Instructions for the task: The response should contain only those lines of the entries below that include the string "tower".

Satellite images with object points:
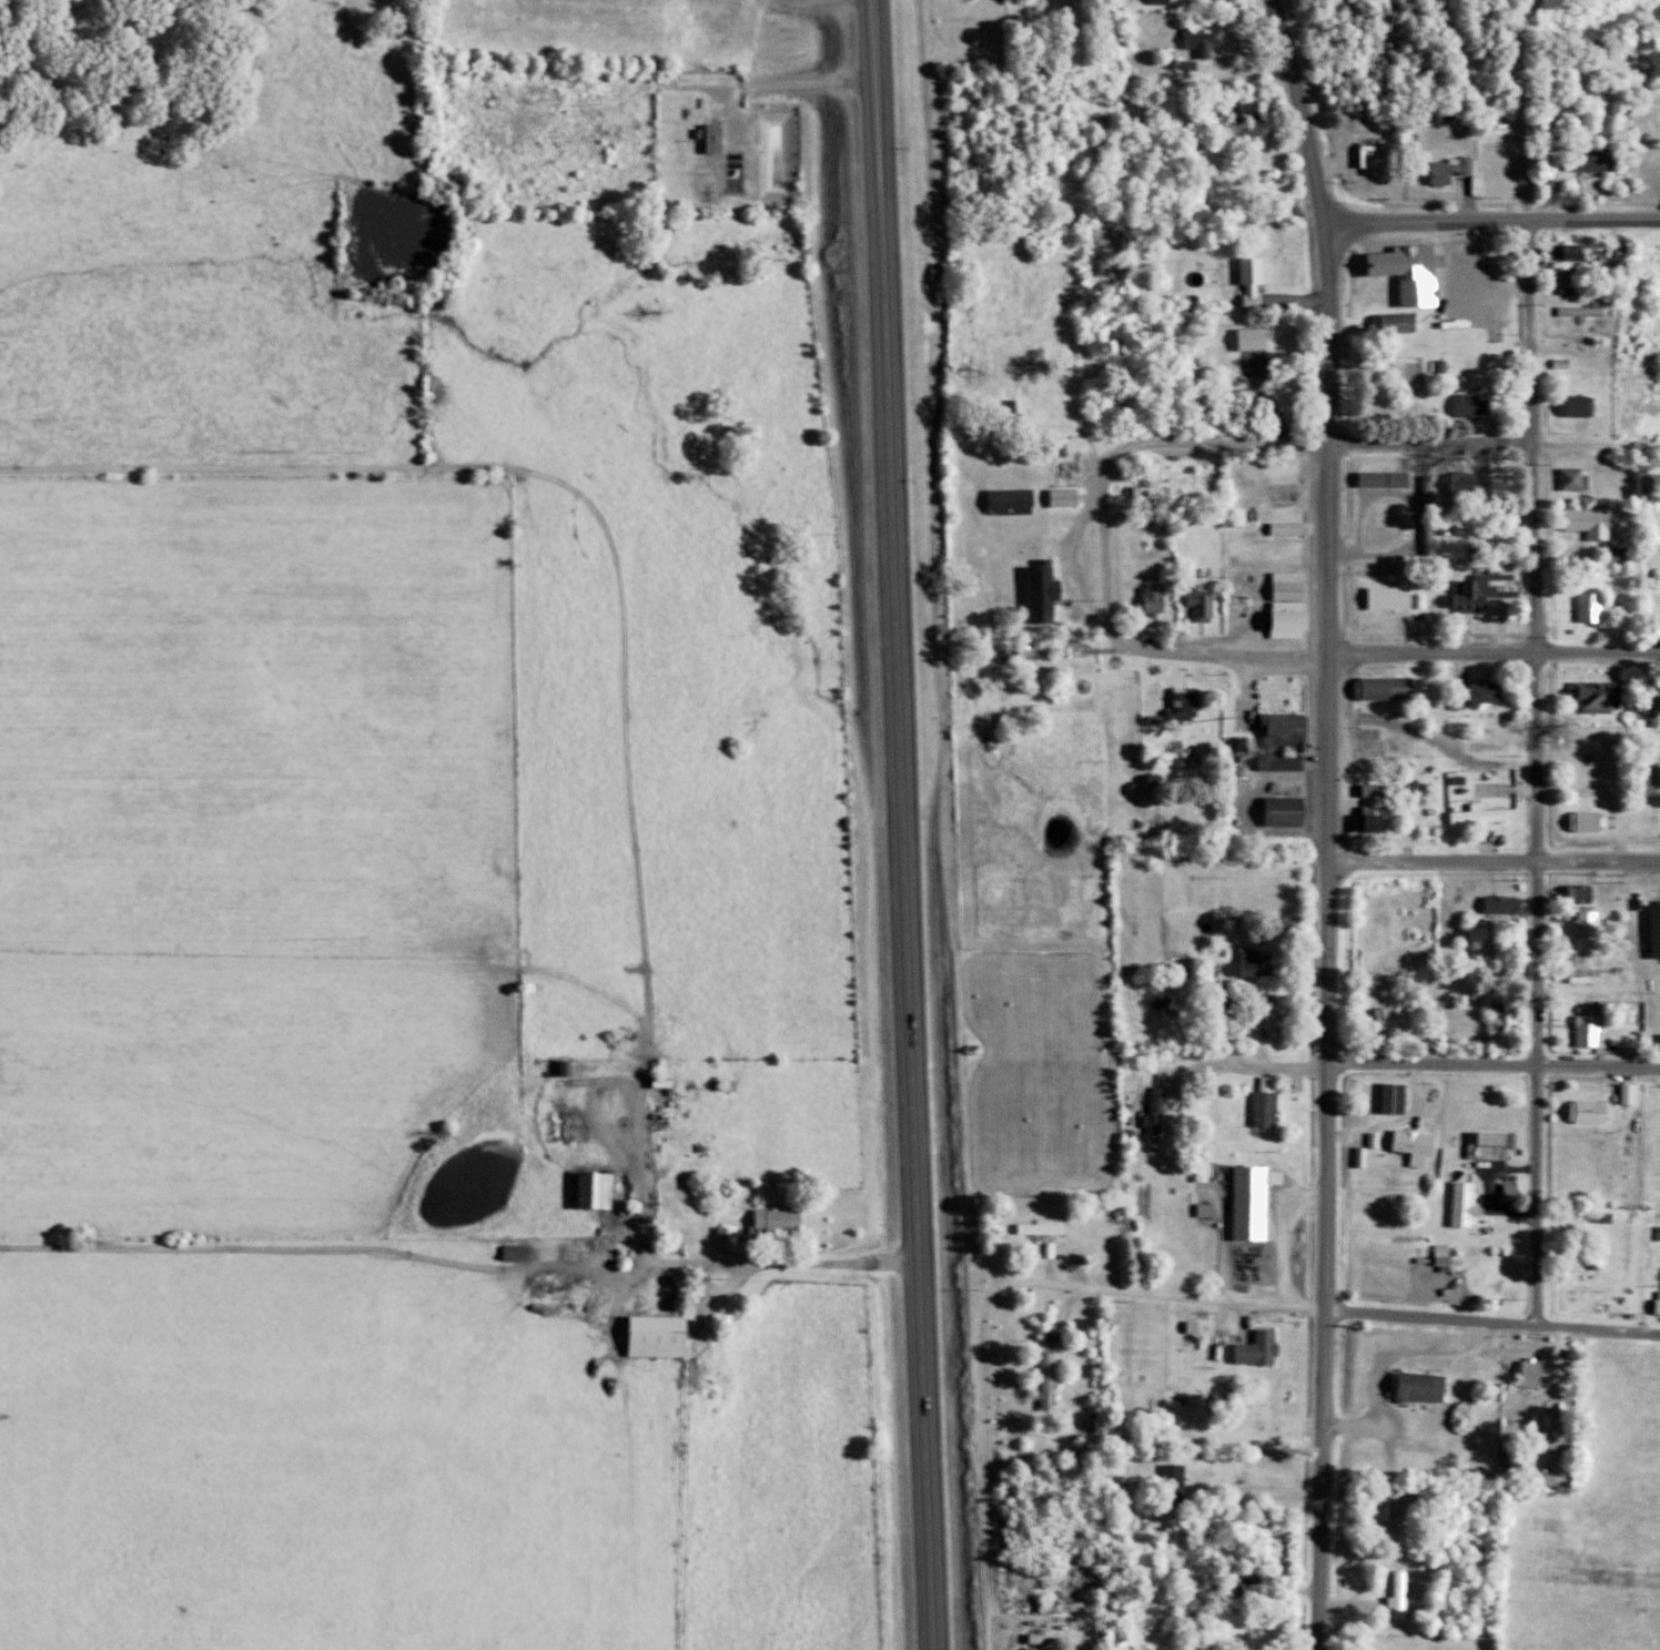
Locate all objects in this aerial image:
building: (1167, 1)
building: (1204, 42)
road: (1520, 107)
road: (1306, 108)
road: (1254, 112)
building: (719, 138)
building: (1377, 156)
building: (1601, 160)
building: (1456, 170)
building: (1562, 178)
road: (1493, 218)
building: (1580, 254)
building: (1418, 272)
building: (1260, 278)
building: (1589, 311)
building: (1403, 323)
building: (1259, 339)
road: (886, 346)
building: (1476, 404)
building: (1584, 405)
road: (1364, 444)
building: (1391, 479)
building: (1579, 479)
building: (1467, 484)
building: (1163, 492)
building: (1070, 498)
building: (1017, 501)
building: (1595, 523)
building: (1621, 555)
road: (1108, 563)
road: (1067, 567)
building: (1491, 590)
building: (1049, 592)
building: (1395, 598)
building: (1160, 601)
building: (1207, 605)
building: (1295, 605)
building: (1597, 608)
building: (1191, 626)
building: (1658, 630)
road: (1377, 653)
building: (1389, 688)
building: (1492, 692)
building: (1605, 697)
building: (1463, 701)
building: (1192, 704)
building: (1654, 712)
road: (1399, 727)
building: (1289, 730)
building: (1247, 744)
road: (1540, 771)
building: (1387, 790)
building: (1291, 812)
building: (1485, 815)
building: (1596, 821)
road: (636, 832)
road: (1495, 861)
building: (1587, 894)
building: (1508, 904)
building: (1659, 916)
building: (1593, 924)
road: (1329, 934)
building: (1263, 961)
building: (1400, 1017)
building: (1278, 1020)
building: (1596, 1030)
road: (1268, 1064)
road: (1493, 1066)
building: (1635, 1093)
building: (1400, 1097)
building: (1272, 1102)
building: (1595, 1111)
building: (1162, 1112)
building: (1498, 1144)
building: (1421, 1145)
road: (919, 1171)
building: (601, 1188)
building: (1259, 1200)
building: (1471, 1208)
building: (1211, 1210)
building: (784, 1220)
building: (1049, 1228)
building: (733, 1237)
building: (1057, 1249)
building: (1449, 1255)
road: (1158, 1293)
building: (664, 1335)
building: (1265, 1348)
road: (1389, 1359)
building: (1538, 1372)
building: (1054, 1380)
building: (1428, 1386)
building: (1180, 1484)
building: (1406, 1595)
building: (1192, 1615)
building: (1063, 1638)

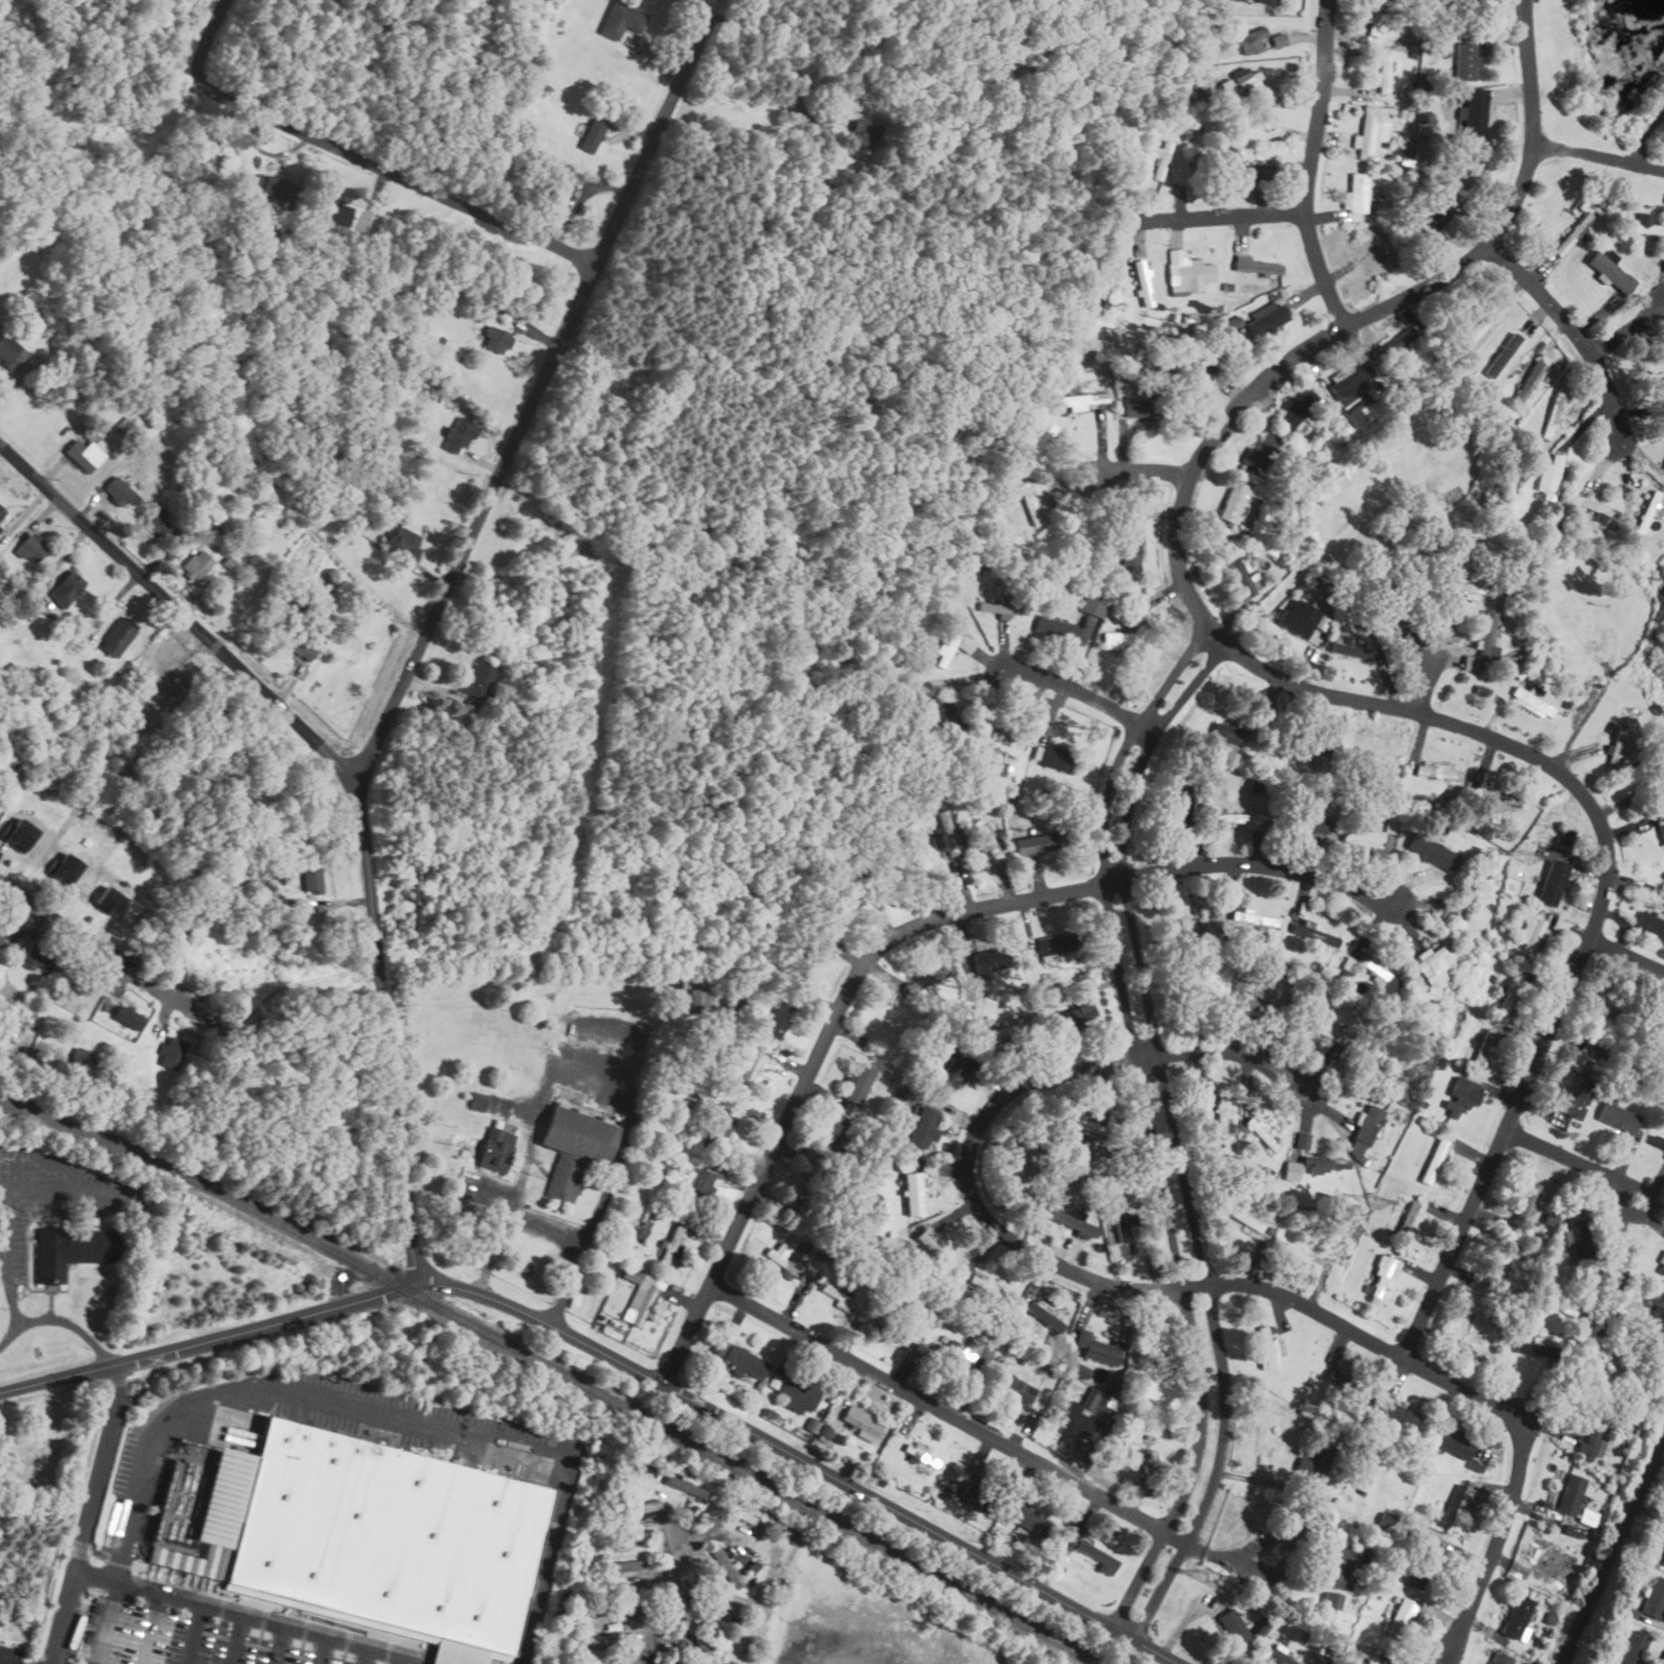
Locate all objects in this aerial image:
building: (1241, 0)
building: (1267, 1)
building: (621, 20)
building: (1245, 38)
road: (206, 40)
building: (1467, 60)
road: (654, 63)
building: (1384, 71)
building: (1240, 80)
road: (731, 104)
building: (1474, 111)
building: (1257, 126)
road: (1646, 131)
building: (863, 132)
building: (592, 135)
building: (1367, 136)
road: (1597, 156)
building: (1161, 159)
road: (1309, 166)
building: (1242, 171)
building: (1472, 172)
road: (397, 175)
building: (274, 187)
building: (562, 191)
building: (1356, 193)
building: (337, 213)
road: (1214, 216)
building: (1432, 217)
building: (1645, 224)
building: (1254, 265)
building: (1612, 271)
building: (1187, 272)
building: (1143, 282)
building: (1093, 298)
building: (1485, 317)
building: (1265, 318)
road: (1628, 328)
road: (1573, 330)
building: (1402, 339)
building: (497, 341)
building: (10, 352)
building: (1504, 355)
building: (1201, 363)
building: (1533, 381)
building: (1350, 382)
building: (605, 387)
road: (536, 395)
building: (1079, 400)
building: (1141, 408)
building: (1297, 409)
building: (1553, 417)
building: (128, 426)
building: (456, 435)
building: (1044, 439)
building: (1260, 453)
building: (83, 455)
road: (1145, 469)
building: (1550, 476)
building: (120, 493)
building: (1027, 501)
building: (1232, 502)
building: (1593, 505)
building: (1648, 511)
building: (1, 512)
building: (156, 523)
building: (402, 543)
building: (1129, 545)
building: (31, 548)
building: (196, 565)
building: (1246, 576)
building: (66, 588)
building: (1467, 588)
building: (1000, 606)
building: (1092, 606)
building: (1302, 618)
building: (1055, 629)
building: (117, 637)
building: (1488, 637)
building: (1123, 640)
building: (300, 643)
building: (953, 646)
building: (1352, 648)
building: (1471, 662)
building: (479, 680)
road: (1425, 689)
road: (1305, 690)
building: (171, 691)
building: (921, 691)
road: (1078, 691)
building: (1532, 701)
building: (944, 714)
building: (1229, 733)
building: (1002, 743)
building: (1620, 745)
building: (1056, 757)
building: (1438, 771)
road: (353, 792)
building: (1496, 795)
building: (1183, 808)
building: (1241, 819)
building: (1312, 824)
building: (1392, 824)
building: (1661, 828)
building: (876, 830)
building: (943, 833)
building: (21, 834)
building: (1363, 836)
building: (987, 840)
building: (1035, 843)
building: (1433, 852)
power tower: (1526, 856)
building: (67, 868)
building: (313, 876)
building: (1553, 882)
building: (1662, 882)
building: (835, 893)
building: (111, 901)
building: (1254, 918)
building: (1190, 923)
building: (1651, 924)
building: (2, 929)
building: (1319, 933)
building: (1529, 933)
road: (897, 934)
building: (1057, 943)
building: (38, 955)
building: (803, 955)
road: (1626, 956)
road: (110, 957)
building: (989, 959)
building: (1434, 965)
building: (1377, 973)
building: (928, 979)
building: (1076, 988)
building: (1510, 993)
building: (699, 1000)
building: (1259, 1006)
building: (1073, 1016)
building: (129, 1017)
building: (778, 1018)
building: (885, 1023)
building: (1319, 1023)
building: (1008, 1030)
building: (1663, 1045)
building: (1483, 1046)
building: (172, 1053)
building: (1574, 1061)
building: (751, 1070)
building: (954, 1070)
road: (601, 1076)
building: (861, 1083)
building: (1458, 1095)
building: (1578, 1096)
building: (478, 1101)
building: (1619, 1117)
building: (1221, 1118)
building: (1086, 1125)
building: (504, 1126)
building: (925, 1126)
building: (717, 1131)
road: (1162, 1131)
building: (1364, 1131)
building: (1261, 1133)
building: (1657, 1141)
building: (840, 1142)
building: (573, 1147)
building: (1411, 1147)
building: (496, 1148)
building: (1021, 1159)
building: (1435, 1160)
road: (1574, 1161)
building: (1327, 1163)
building: (1293, 1170)
building: (699, 1186)
building: (912, 1193)
power tower: (1376, 1201)
building: (1527, 1201)
building: (1243, 1216)
building: (1411, 1219)
building: (1073, 1221)
road: (545, 1228)
building: (1578, 1238)
building: (670, 1245)
building: (72, 1250)
building: (936, 1251)
building: (783, 1258)
building: (1504, 1261)
building: (1662, 1262)
building: (1612, 1274)
building: (1383, 1278)
road: (1155, 1291)
building: (639, 1296)
building: (843, 1298)
building: (1046, 1315)
road: (58, 1319)
building: (1477, 1328)
building: (1099, 1348)
building: (1266, 1348)
building: (1537, 1350)
building: (960, 1351)
road: (610, 1358)
building: (744, 1361)
building: (1608, 1365)
building: (1082, 1370)
railway: (554, 1371)
building: (1335, 1377)
building: (1016, 1388)
building: (798, 1390)
road: (387, 1405)
road: (942, 1410)
building: (1397, 1415)
building: (1072, 1419)
building: (859, 1421)
building: (1592, 1437)
building: (1451, 1441)
park: (39, 1450)
building: (1132, 1453)
building: (923, 1455)
building: (1313, 1463)
road: (100, 1468)
building: (688, 1486)
building: (975, 1490)
building: (1570, 1494)
building: (1455, 1497)
building: (648, 1507)
building: (1027, 1520)
building: (363, 1528)
building: (1095, 1555)
building: (1662, 1561)
building: (1338, 1564)
building: (627, 1567)
building: (728, 1567)
building: (1426, 1568)
power tower: (1210, 1576)
building: (623, 1594)
road: (666, 1597)
building: (1654, 1598)
building: (1332, 1600)
road: (243, 1615)
building: (1516, 1616)
road: (64, 1617)
building: (1400, 1617)
road: (106, 1622)
building: (1232, 1626)
road: (151, 1628)
road: (192, 1633)
building: (695, 1636)
road: (234, 1639)
building: (596, 1640)
road: (278, 1645)
building: (1632, 1648)
road: (322, 1651)
road: (366, 1656)
building: (1281, 1657)
building: (1500, 1658)
building: (1369, 1659)
road: (408, 1663)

Result of the exercise:
power tower: (1526, 856)
power tower: (1376, 1201)
power tower: (1210, 1576)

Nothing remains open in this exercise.